* _SOURCE MATERIAL_

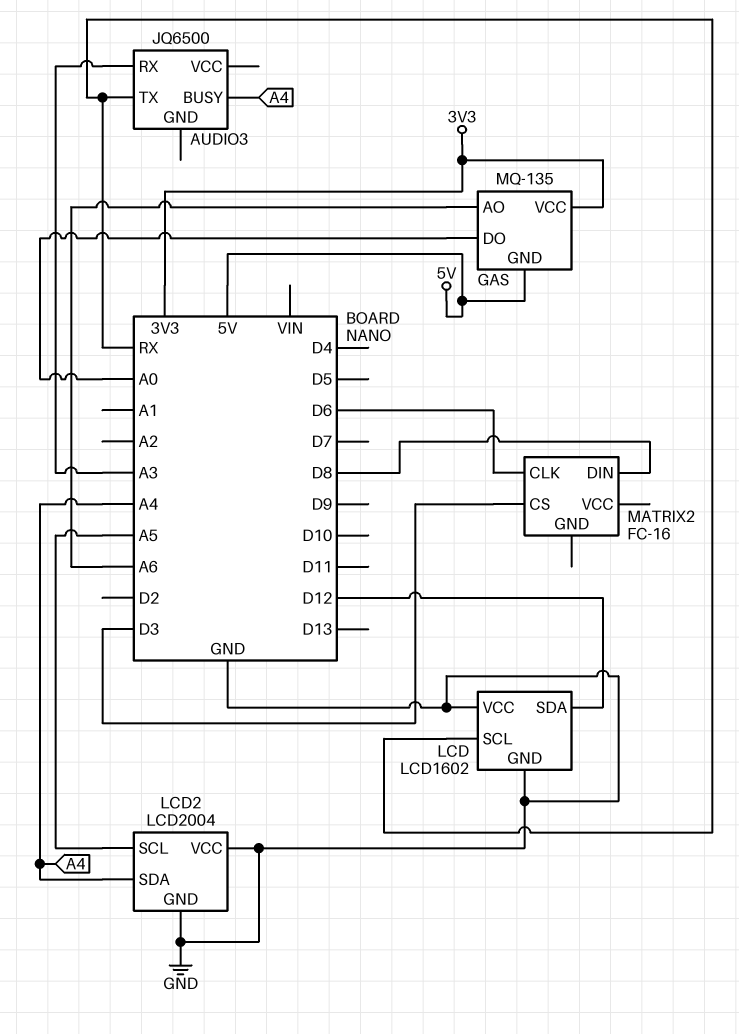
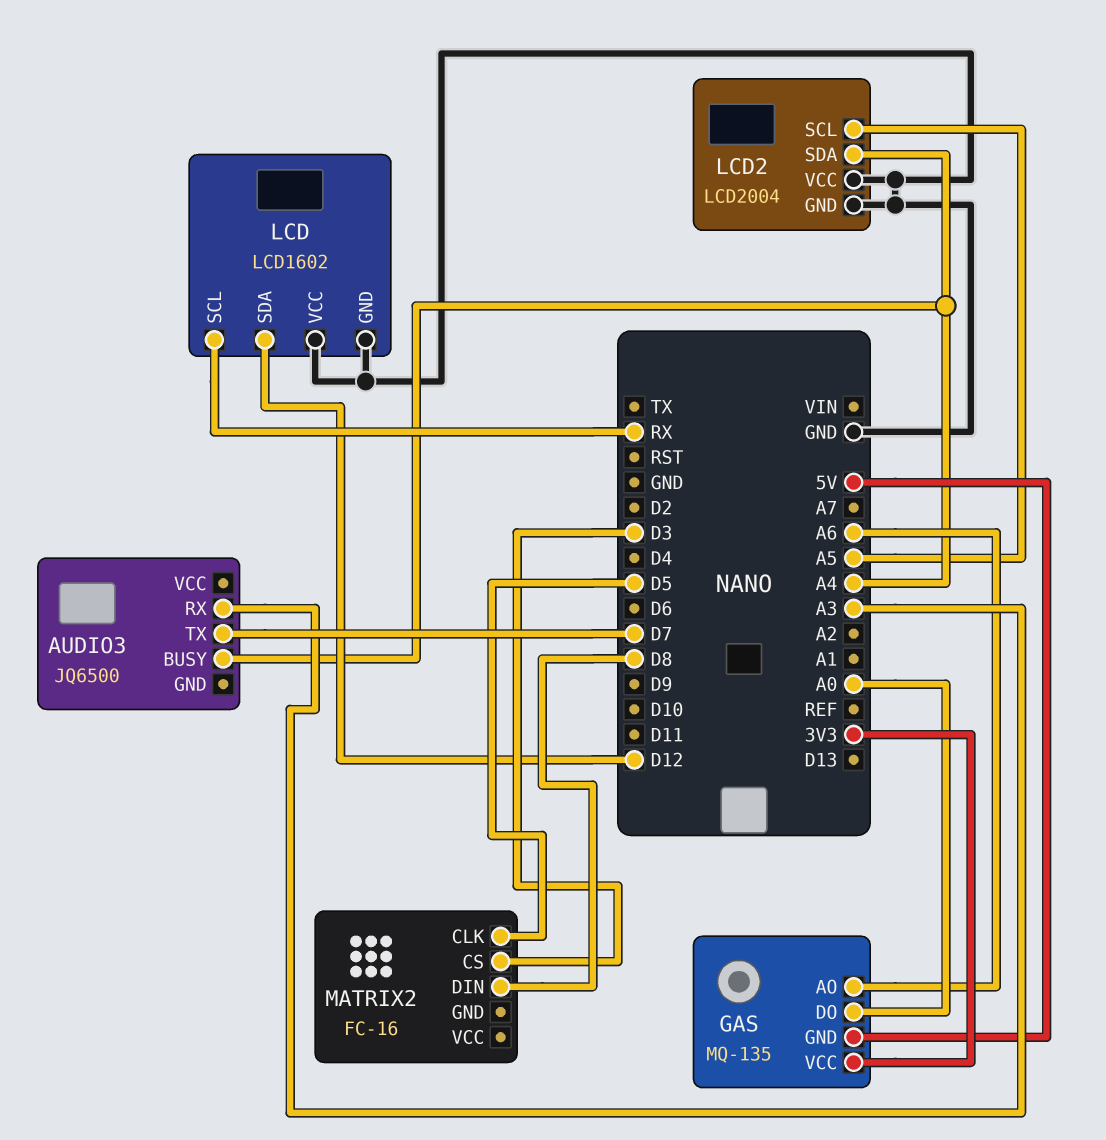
AUDIO3 pin TX: RX -> D7
MATRIX2 pin CLK: D6 -> D5

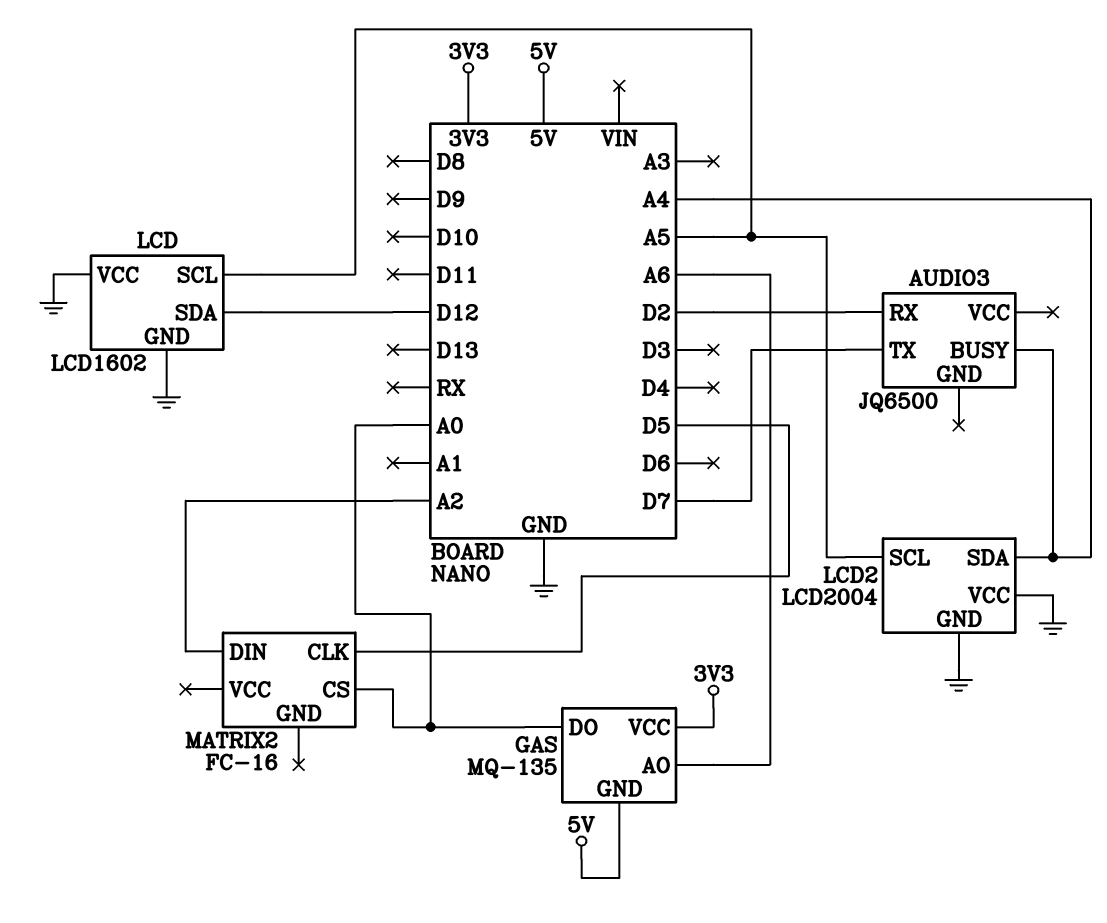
AUDIO3 pin RX: A3 -> D2
LCD pin SCL: RX -> A5
MATRIX2 pin CS: D3 -> A0
MATRIX2 pin DIN: D8 -> A2

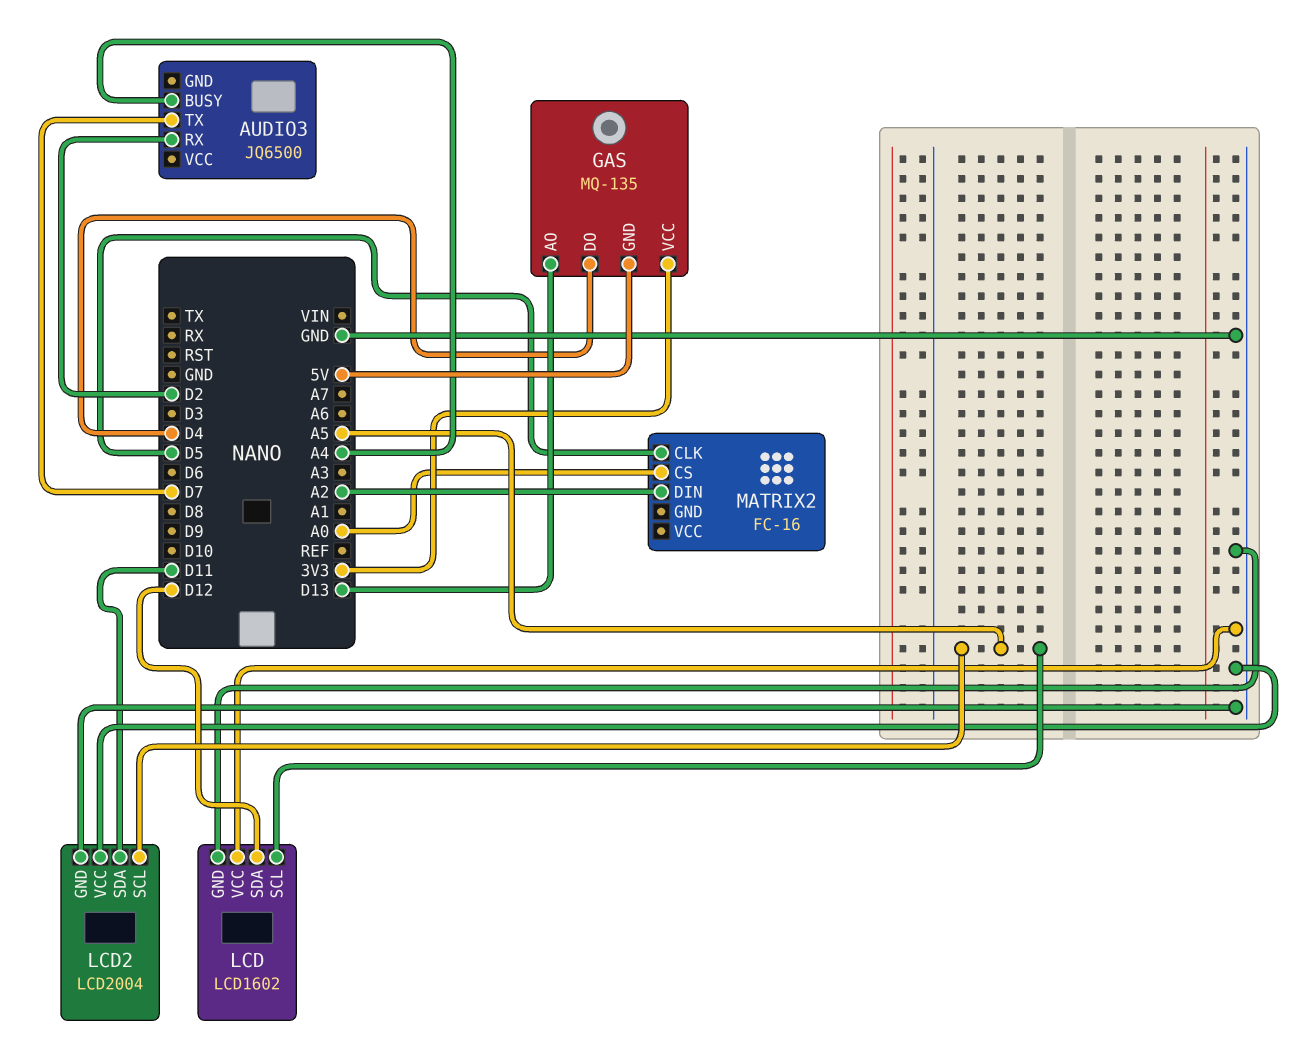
GAS pin AO: A6 -> D13
GAS pin DO: A0 -> D4
LCD2 pin SDA: A4 -> D11

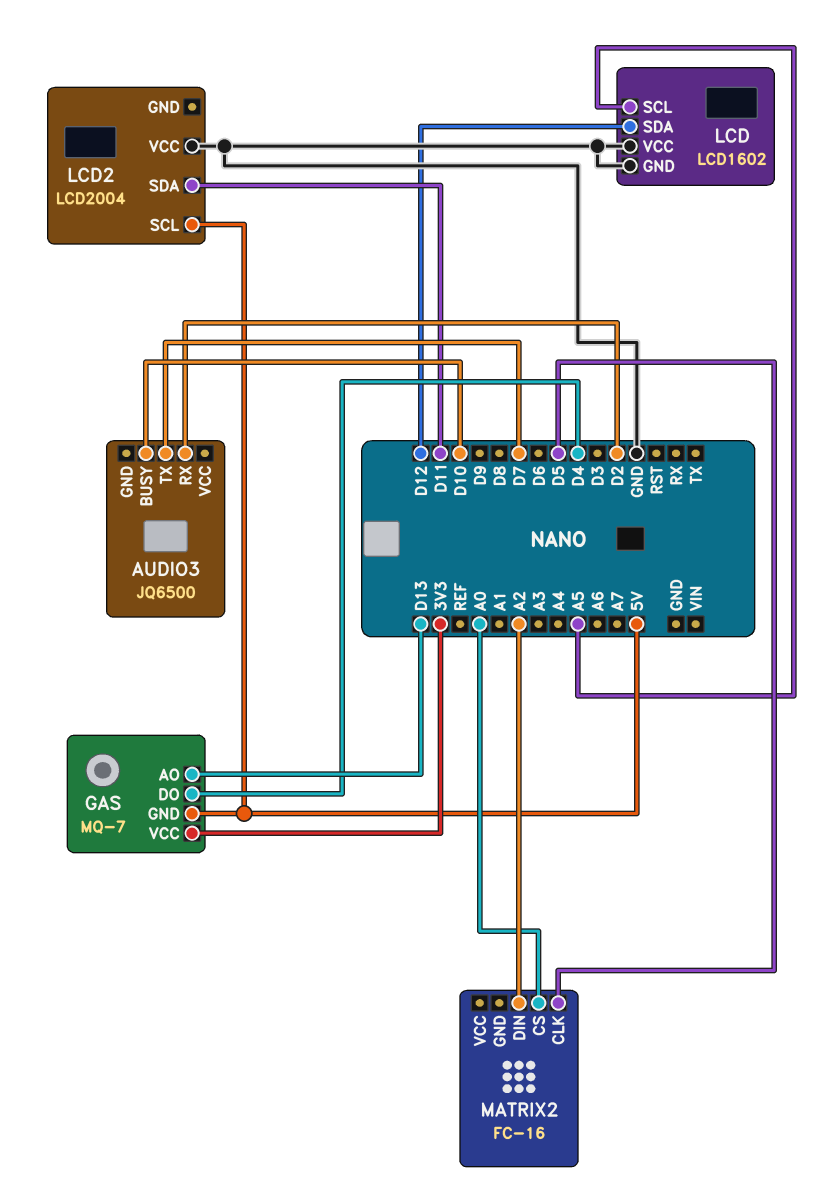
AUDIO3 pin BUSY: A4 -> D10
GAS: MQ-135 -> MQ-7
LCD2 pin GND: GND -> none
LCD2 pin SCL: A5 -> 5V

* _EXERCISE DETAILS_
Transcribe exactly the lines from the one containing "MATRIX2 pin CLK: D6 -> D5" through the last line of the records above, and nothing else. Leave out the pictures.

* _OUTPUT OF THE EXERCISE_
MATRIX2 pin CLK: D6 -> D5

AUDIO3 pin RX: A3 -> D2
LCD pin SCL: RX -> A5
MATRIX2 pin CS: D3 -> A0
MATRIX2 pin DIN: D8 -> A2

GAS pin AO: A6 -> D13
GAS pin DO: A0 -> D4
LCD2 pin SDA: A4 -> D11

AUDIO3 pin BUSY: A4 -> D10
GAS: MQ-135 -> MQ-7
LCD2 pin GND: GND -> none
LCD2 pin SCL: A5 -> 5V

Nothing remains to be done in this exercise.